• _RECORDS SUPPLIED_
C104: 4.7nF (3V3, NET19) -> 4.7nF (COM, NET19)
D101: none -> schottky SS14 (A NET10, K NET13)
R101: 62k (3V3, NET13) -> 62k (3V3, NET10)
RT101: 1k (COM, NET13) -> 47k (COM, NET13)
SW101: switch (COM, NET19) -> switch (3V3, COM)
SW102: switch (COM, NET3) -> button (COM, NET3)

---

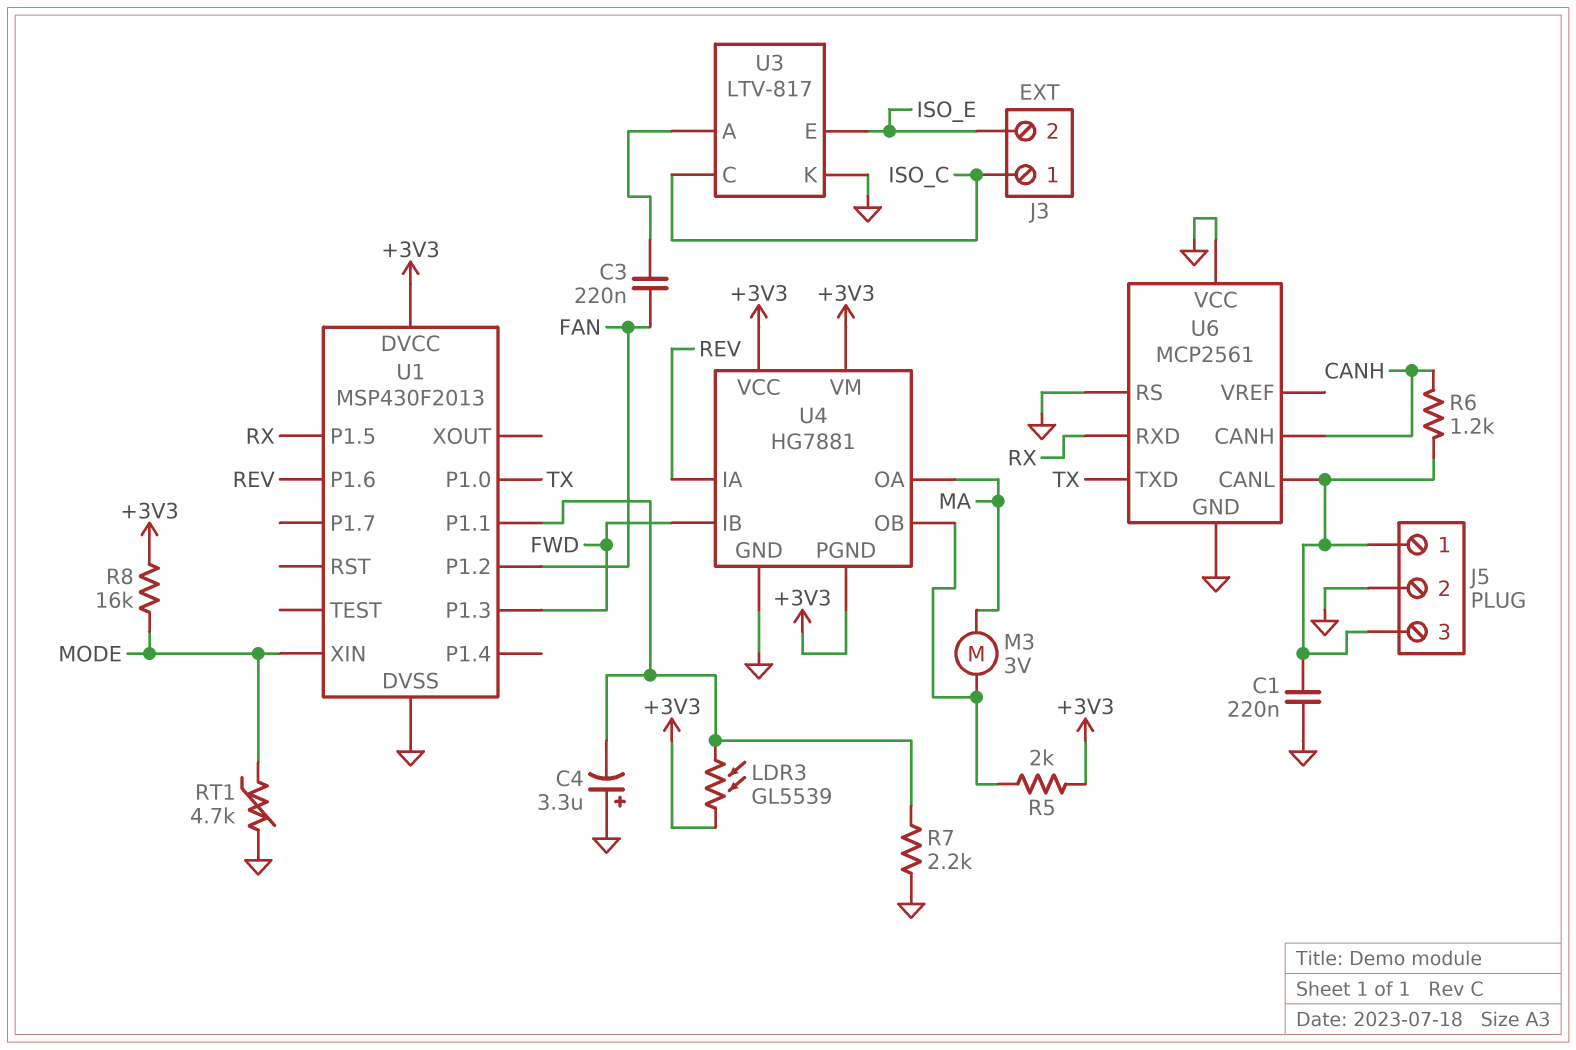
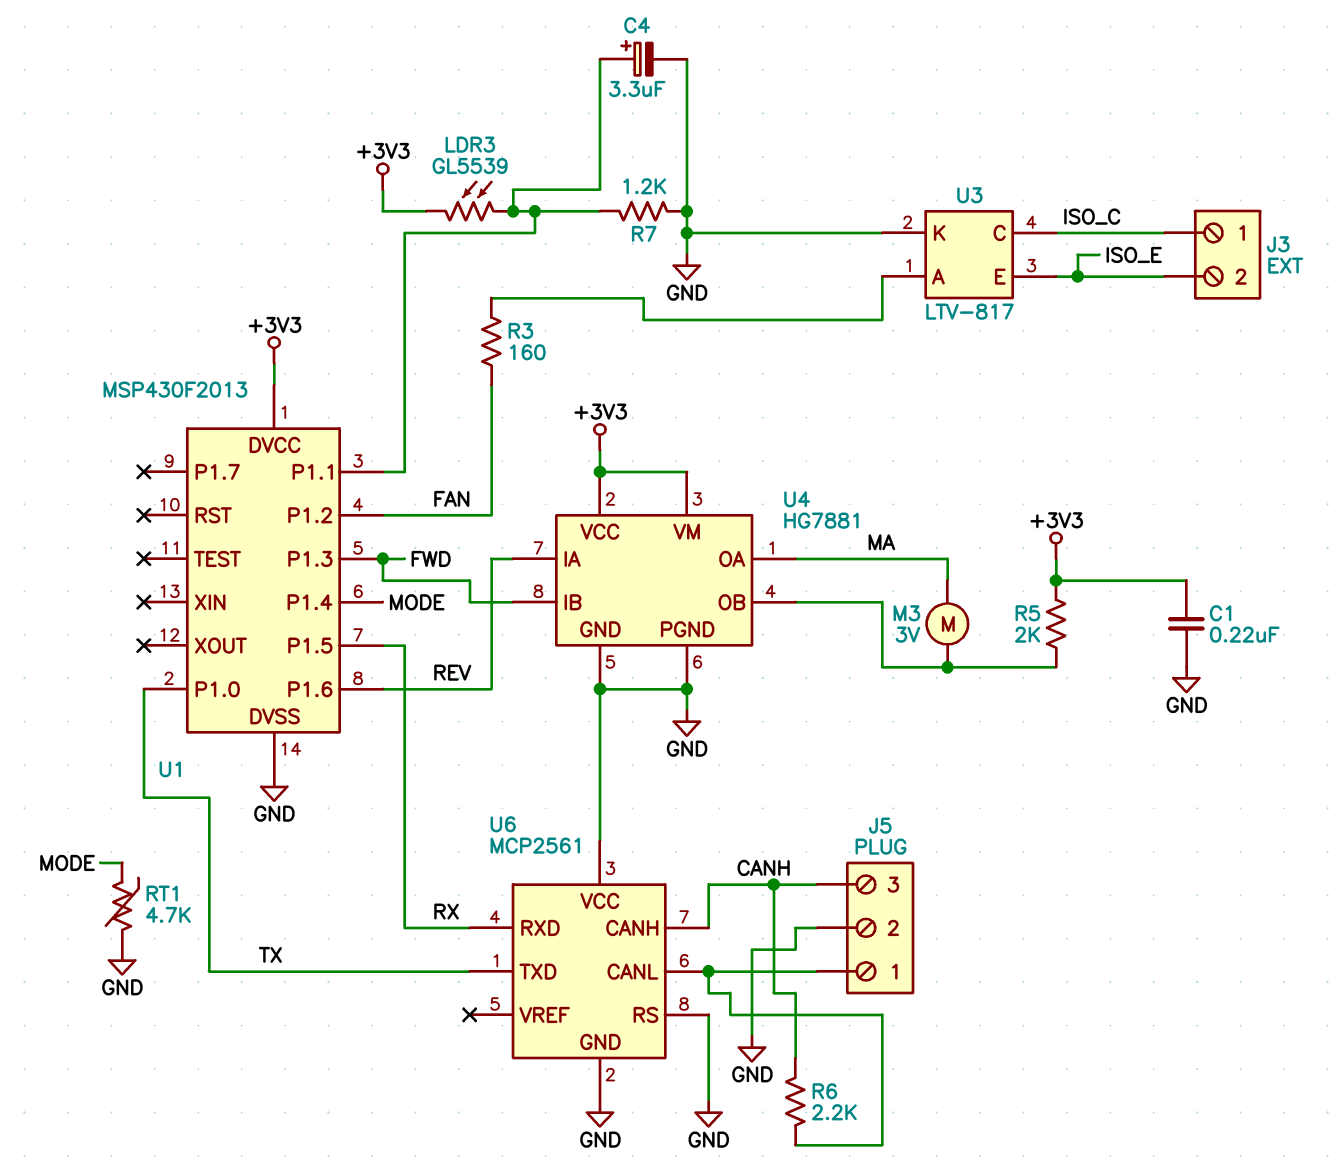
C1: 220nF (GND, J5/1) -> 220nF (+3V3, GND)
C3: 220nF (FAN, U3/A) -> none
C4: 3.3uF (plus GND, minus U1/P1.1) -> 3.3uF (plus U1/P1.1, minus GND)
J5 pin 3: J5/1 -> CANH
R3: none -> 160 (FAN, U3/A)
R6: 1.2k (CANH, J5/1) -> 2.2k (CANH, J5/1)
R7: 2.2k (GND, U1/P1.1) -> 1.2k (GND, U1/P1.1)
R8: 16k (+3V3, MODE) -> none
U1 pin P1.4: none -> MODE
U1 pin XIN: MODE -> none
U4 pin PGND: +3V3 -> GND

• _EXERCISE AIM_
For each line of the material that contains the word "switch", make a copy.

• _WRITTEN ANSWER_
SW101: switch (COM, NET19) -> switch (3V3, COM)
SW102: switch (COM, NET3) -> button (COM, NET3)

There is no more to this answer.